- DIRECTIONS
Using the listing below, give again exactly the lines from the line with "yellow circle: (141, 90) -> (136, 95), moved" to the line with "orange semicircle: (279, 130)", inclusive, without the pictures.

- PROVIDED RECORDS
§
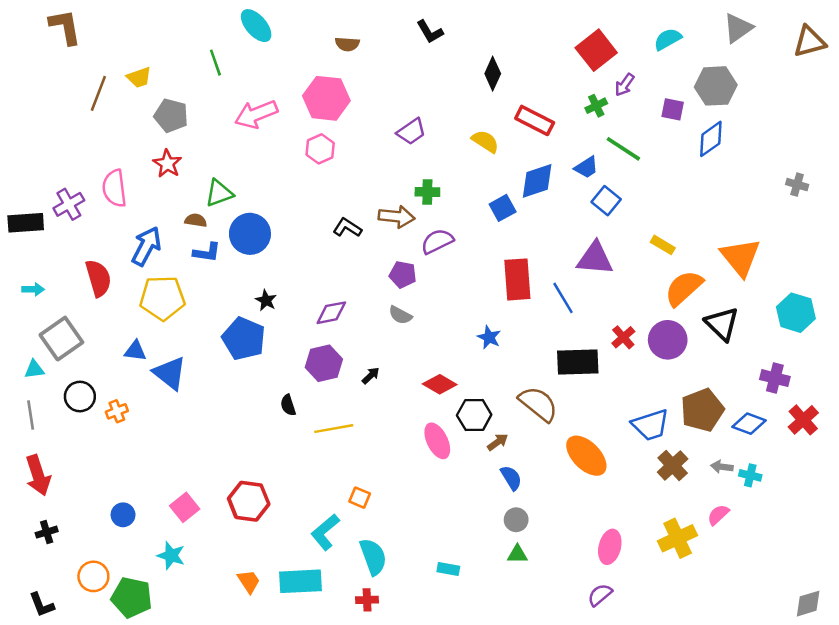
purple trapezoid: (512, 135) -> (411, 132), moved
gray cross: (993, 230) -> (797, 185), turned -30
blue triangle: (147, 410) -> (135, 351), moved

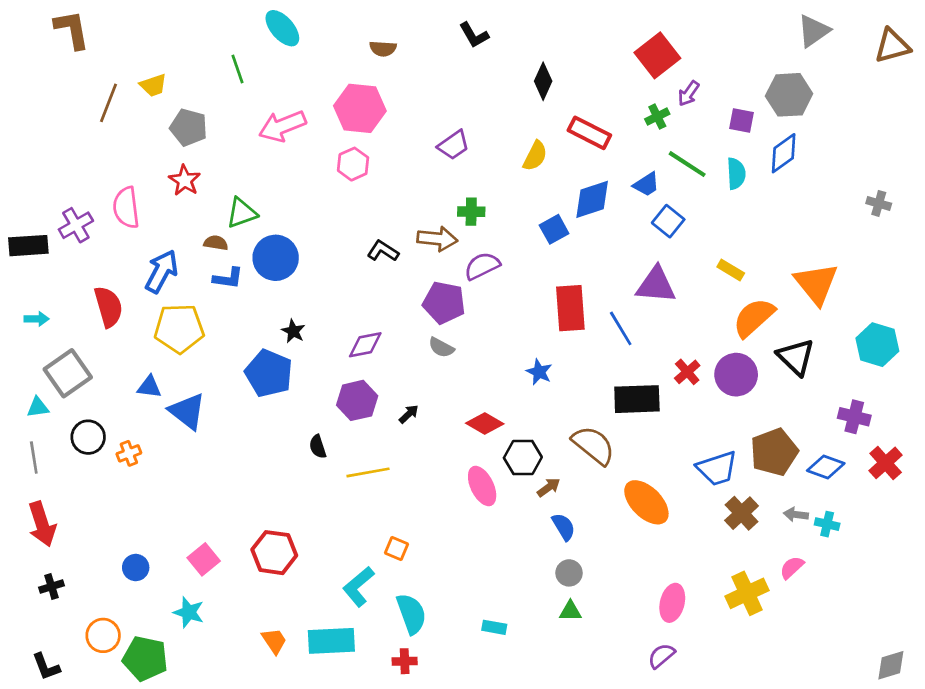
cyan semicircle: (668, 39) -> (736, 174), moved, turned 116
yellow semicircle: (485, 141) -> (535, 156), turned 84
purple pentagon: (403, 275) -> (444, 303), size x1.4

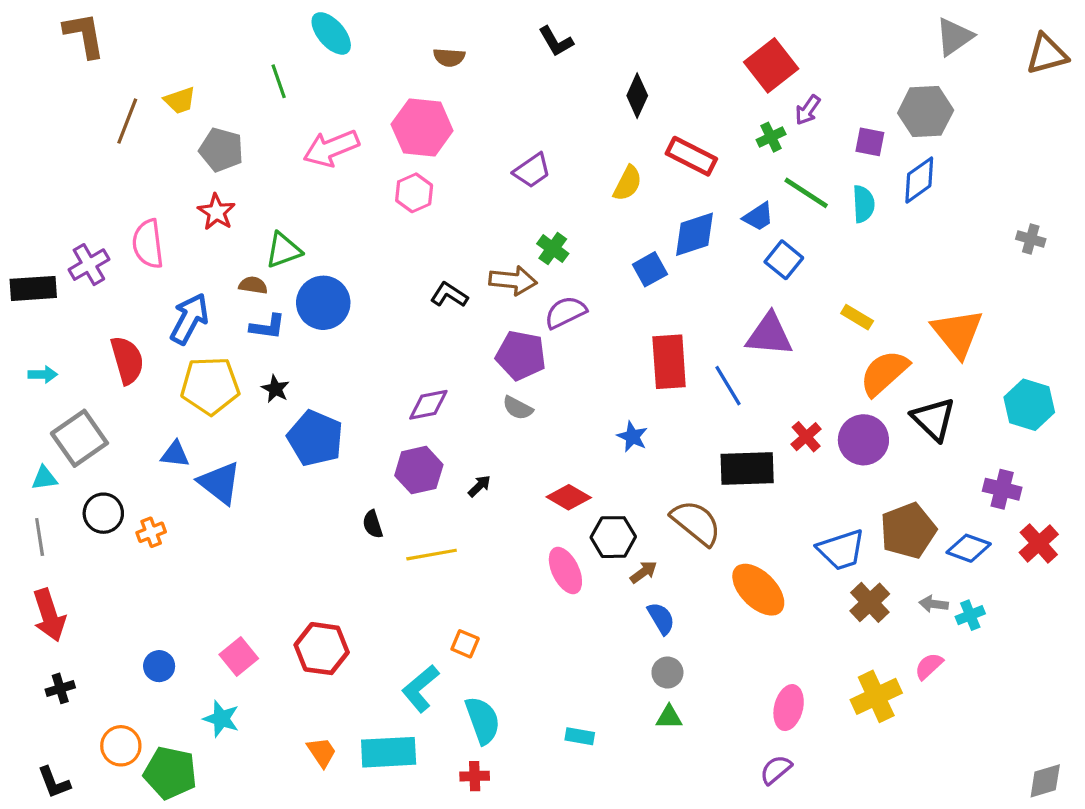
green cross: (471, 212) -> (553, 249), turned 35
black star: (293, 331) -> (275, 389), moved
cyan cross: (827, 524) -> (970, 615), turned -35

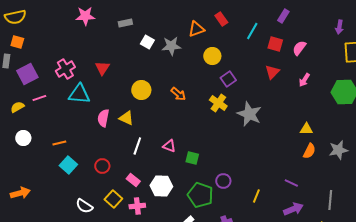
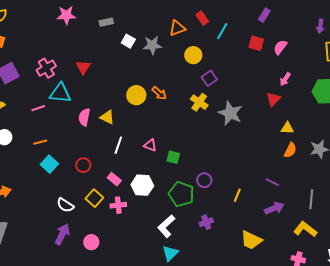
cyan line: (252, 31) -> (222, 31), moved
red triangle: (272, 72) -> (273, 99), moved
yellow circle: (141, 90) -> (136, 95), moved
pink line: (39, 98) -> (38, 108), moved

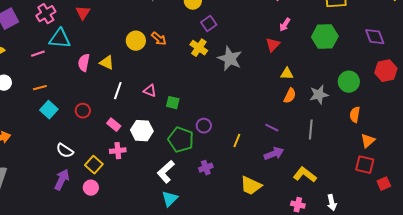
yellow square: (94, 198) -> (94, 165), moved
gray line: (311, 199) -> (311, 130), moved

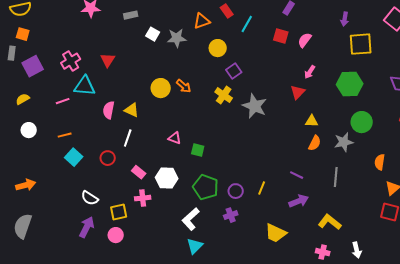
green circle: (349, 82) -> (362, 122), moved
white line: (118, 91) -> (128, 138), moved
purple circle: (204, 126) -> (236, 191), moved
yellow square: (94, 165) -> (119, 212), turned 36

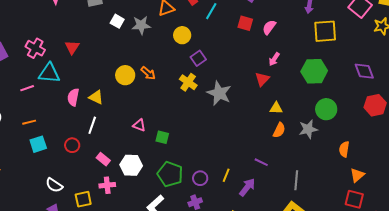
pink cross: (71, 61) -> (35, 48), turned -30
cyan square: (74, 157) -> (38, 144), turned 30
gray line: (336, 177) -> (296, 180), moved
purple arrow: (299, 201) -> (247, 187), moved, turned -30

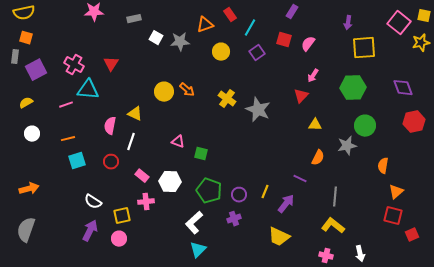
purple square: (198, 58) -> (257, 53), moved
pink semicircle: (73, 97) -> (110, 126), moved
orange semicircle: (279, 130) -> (318, 158), moved

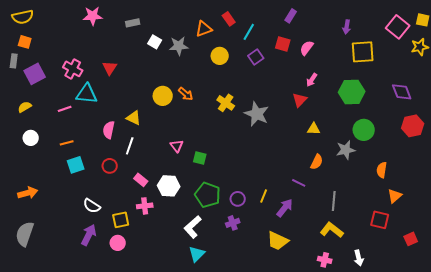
pink triangle: (178, 142) -> (177, 146), turned 32
red square: (393, 216) -> (380, 220), moved

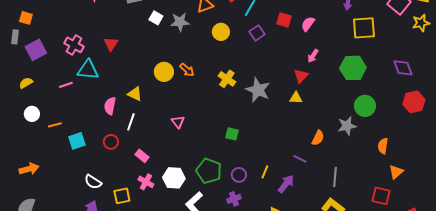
yellow triangle: (314, 129) -> (296, 98), moved
orange line: (67, 143) -> (55, 125), moved
green square: (200, 158) -> (232, 134), moved
white hexagon: (169, 186) -> (174, 178), moved
pink cross: (145, 206) -> (146, 182), turned 35

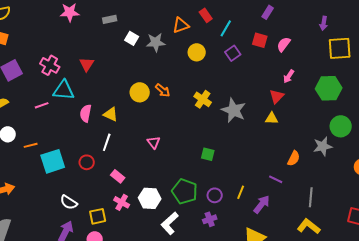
pink semicircle: (110, 106) -> (86, 113), moved
cyan square: (77, 141) -> (53, 161), size x1.4

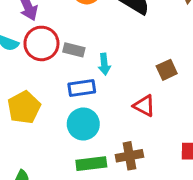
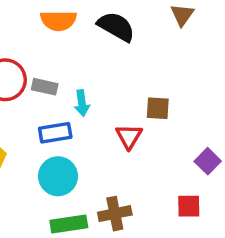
brown square: (167, 70) -> (158, 108), turned 30
red triangle: (144, 106) -> (129, 136), moved, turned 35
§
- SOLVED PROBLEM
yellow circle: (141, 90) -> (136, 95), moved
pink line: (39, 98) -> (38, 108), moved

yellow square: (94, 198) -> (94, 165), moved
gray line: (311, 199) -> (311, 130), moved

green circle: (349, 82) -> (362, 122), moved
white line: (118, 91) -> (128, 138), moved
purple circle: (204, 126) -> (236, 191), moved
yellow square: (94, 165) -> (119, 212), turned 36

pink cross: (71, 61) -> (35, 48), turned -30
cyan square: (74, 157) -> (38, 144), turned 30
gray line: (336, 177) -> (296, 180), moved
purple arrow: (299, 201) -> (247, 187), moved, turned -30

purple square: (198, 58) -> (257, 53), moved
pink semicircle: (73, 97) -> (110, 126), moved
orange semicircle: (279, 130) -> (318, 158), moved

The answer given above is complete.